After finding "to (224, 130)" in the material below, output its line and every line after it through the last, exactly, but not the pictures.
[Opening EXERCISE MATERIALS section]
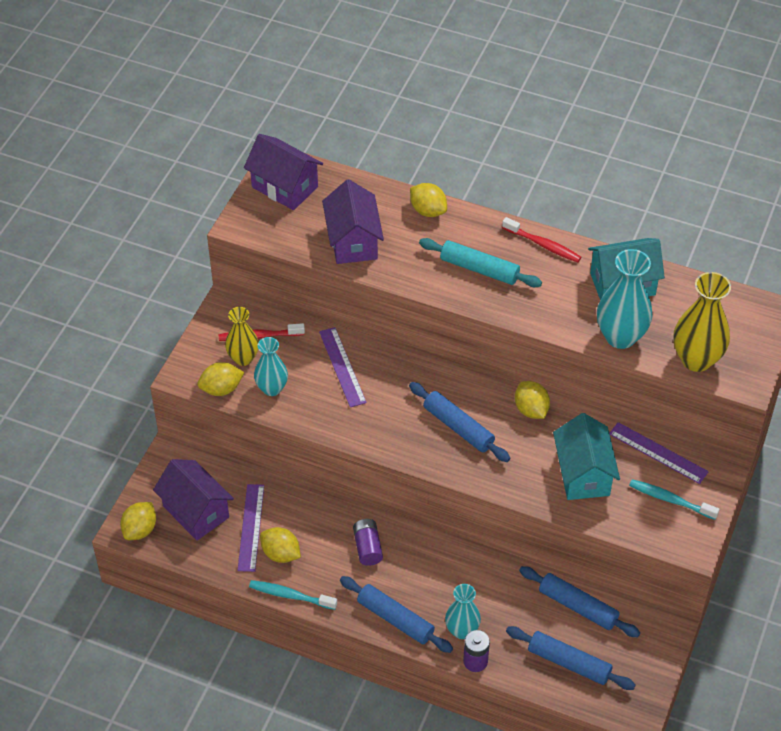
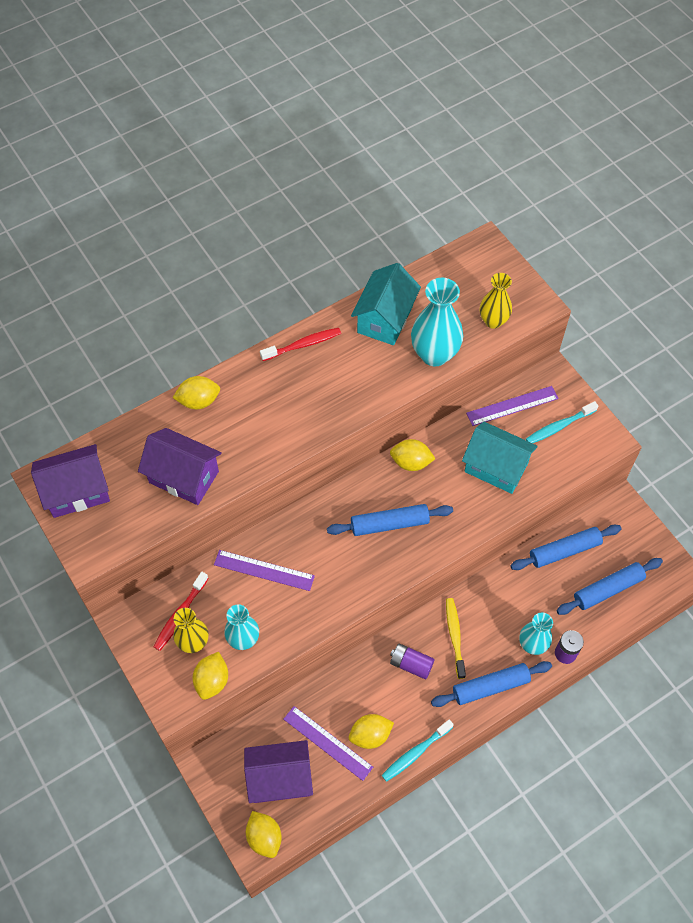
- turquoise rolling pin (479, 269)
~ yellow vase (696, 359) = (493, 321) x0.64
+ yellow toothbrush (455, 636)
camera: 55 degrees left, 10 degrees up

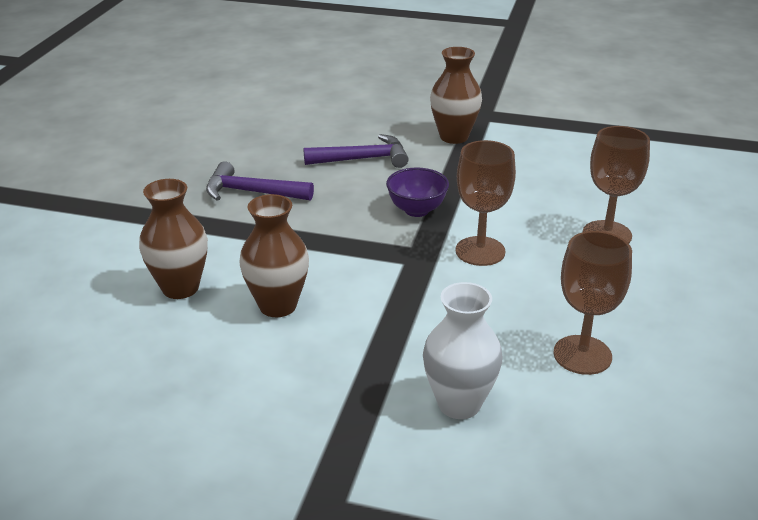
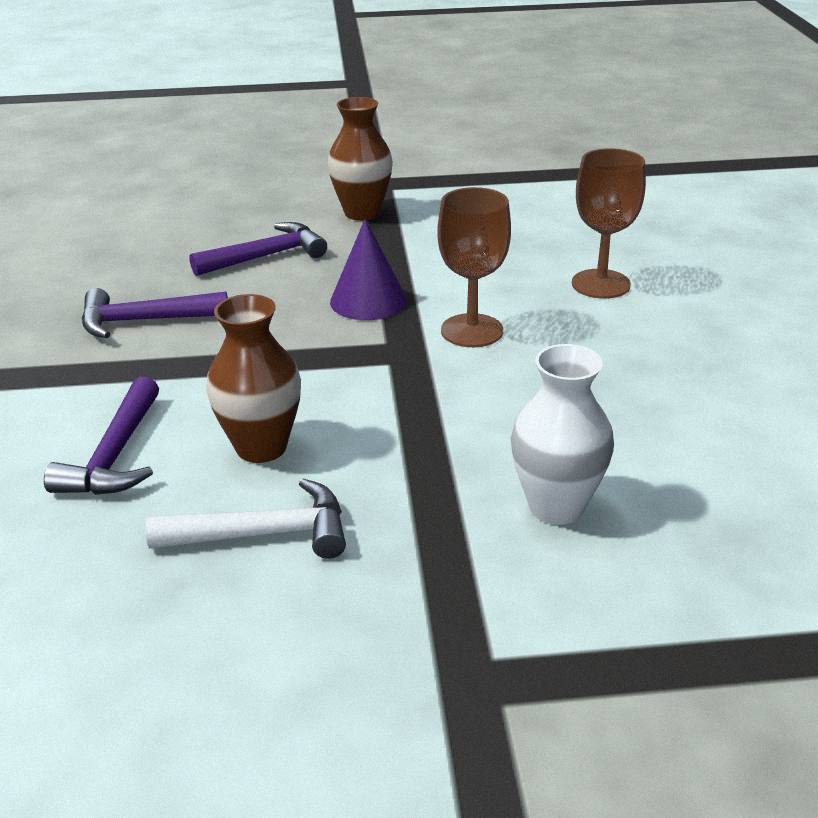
~ brown vase (180, 288) to purple hammer (115, 456)
~ purple bowl (416, 210) to purple cone (368, 301)
- brown goblet (582, 355)
+ white hammer (264, 534)
camera: 20 degrees left, 0 degrees up

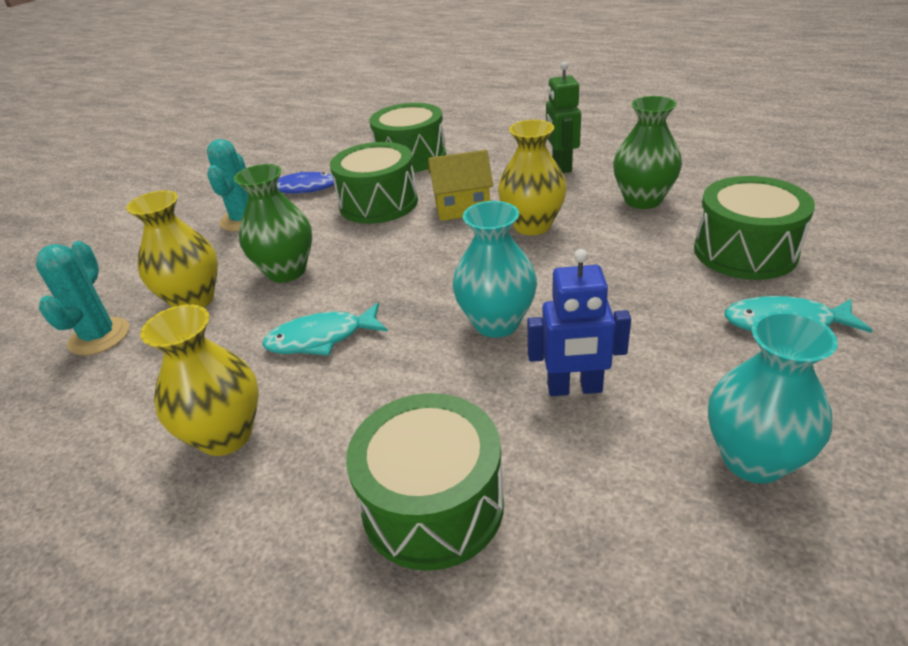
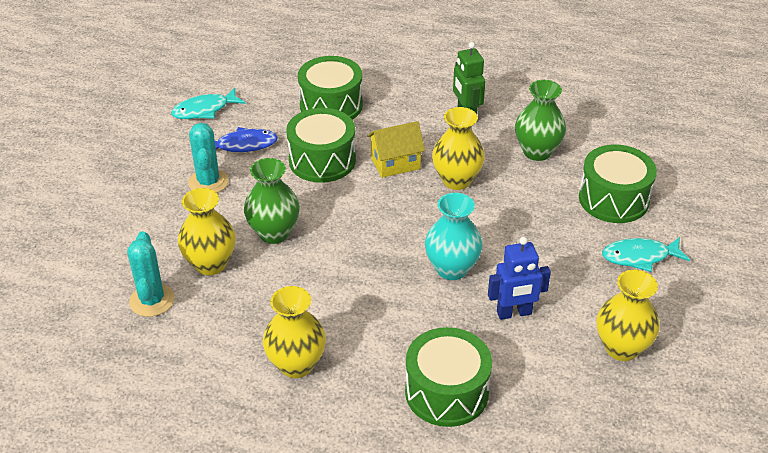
~ turquoise fish (321, 338) to (204, 110)
~ turquoise vase (753, 459) to yellow vase (621, 348)
camera: 15 degrees left, 5 degrees up

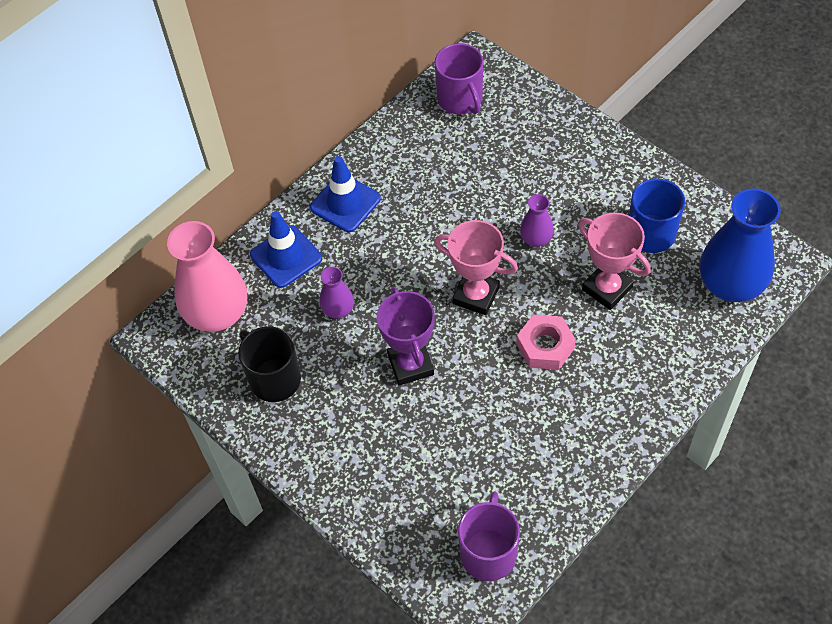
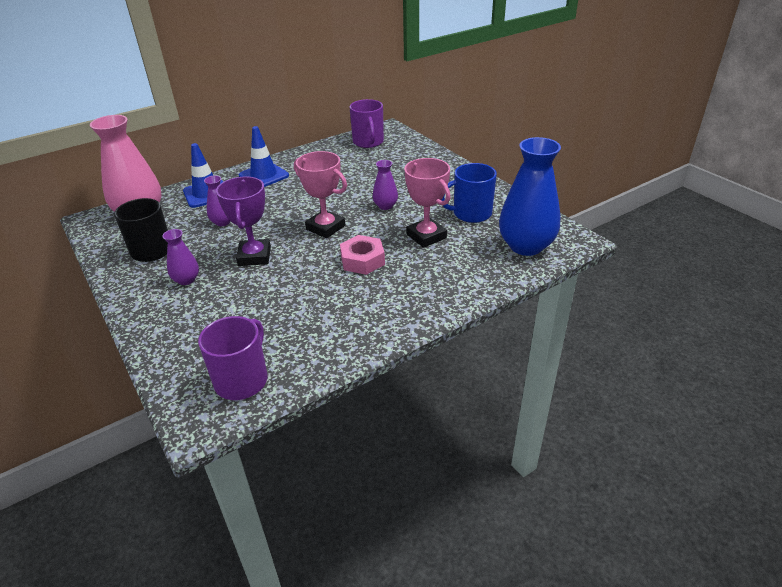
+ purple vase (186, 280)
camera: 10 degrees right, 20 degrees down

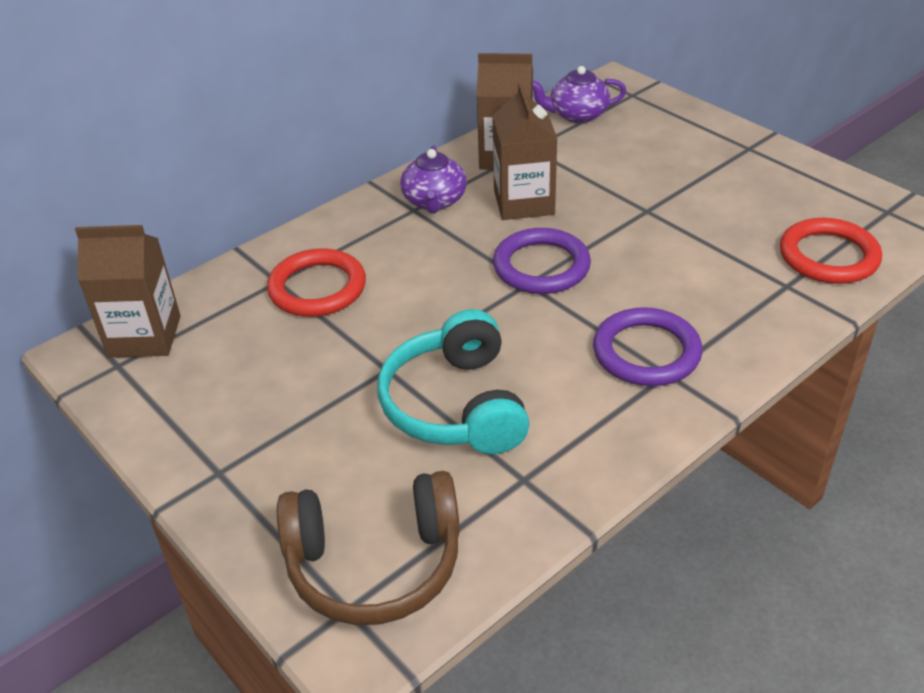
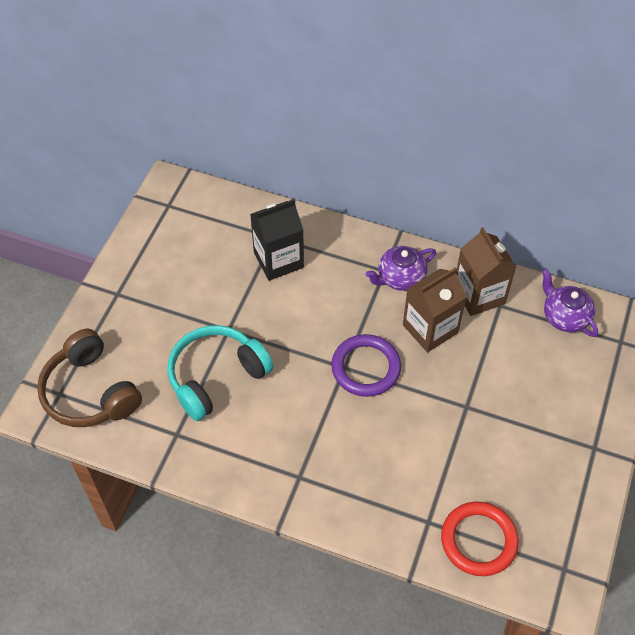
- brown carton (145, 336)
~ red ring (317, 288) to black carton (278, 260)
- purple ring (646, 352)
camera: 60 degrees right, 15 degrees up

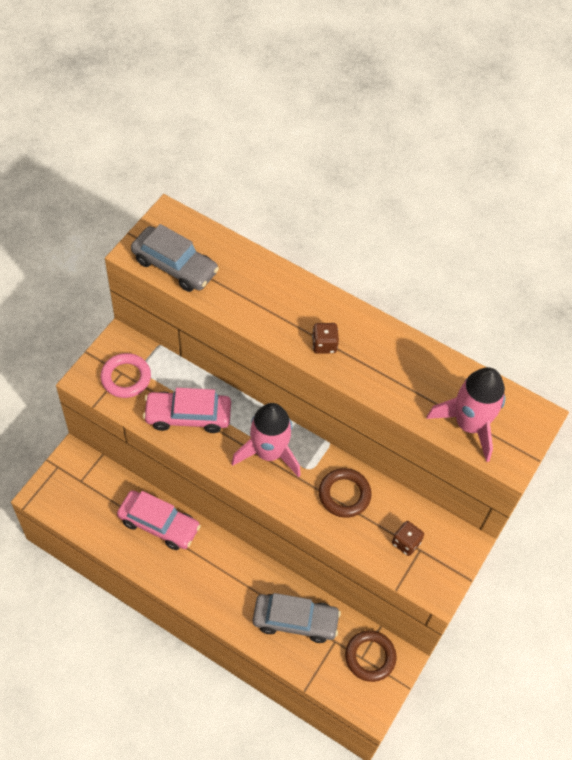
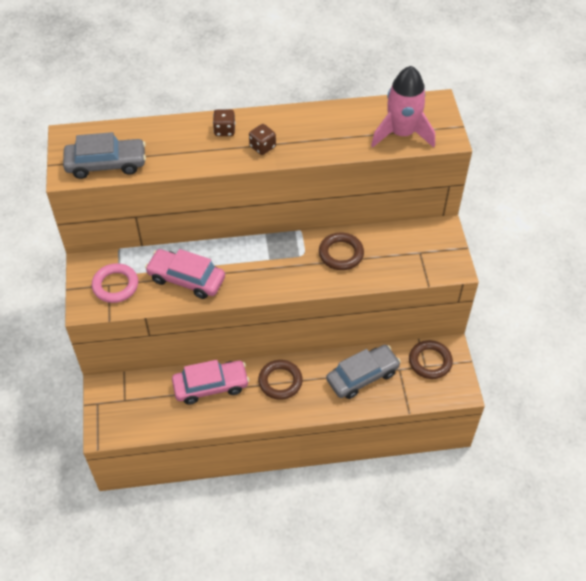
~ pink car (188, 416) = (186, 279) 60 degrees clockwise
- pink rocket (268, 453)
~ brown dice (406, 543) to (224, 130)
+ brown ring (280, 381)
camera: 35 degrees left, 5 degrees down

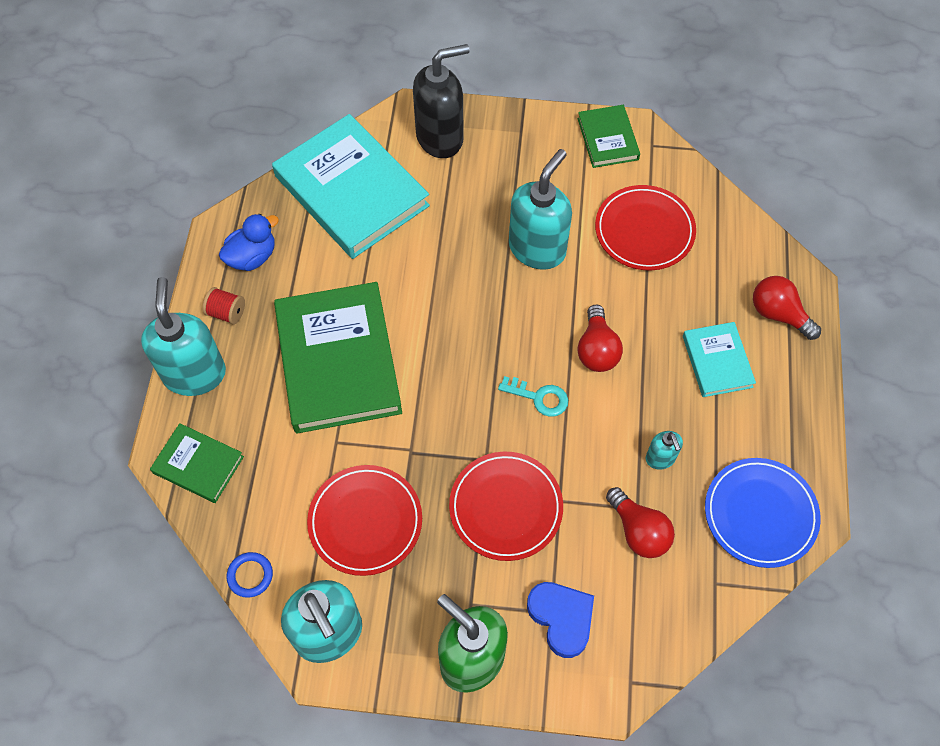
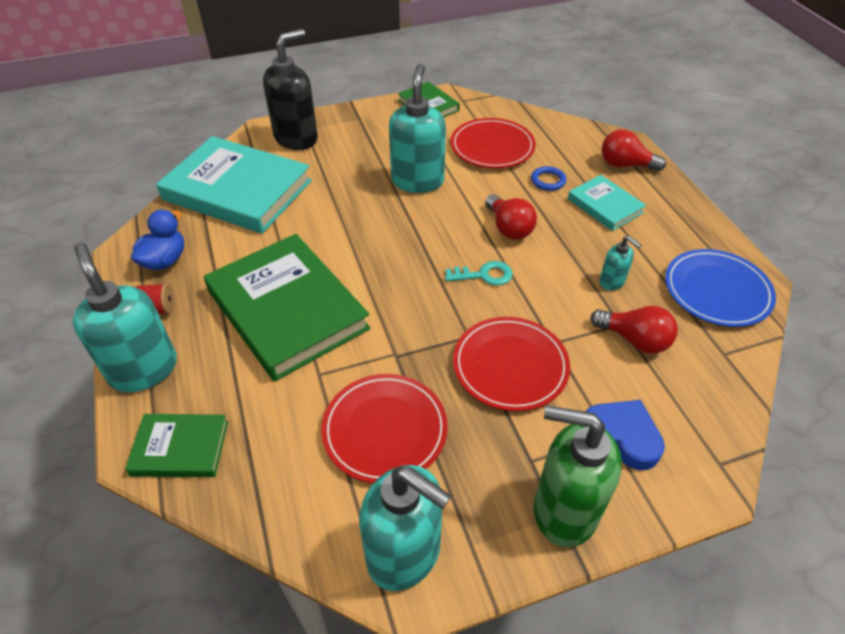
~ blue ring (250, 575) to (548, 181)
camera: 25 degrees left, 15 degrees down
[Closing EXERCISE MATERIALS section]
WRITTEN SOLUTION:
~ brown dice (406, 543) to (224, 130)
+ brown ring (280, 381)
camera: 35 degrees left, 5 degrees down

~ blue ring (250, 575) to (548, 181)
camera: 25 degrees left, 15 degrees down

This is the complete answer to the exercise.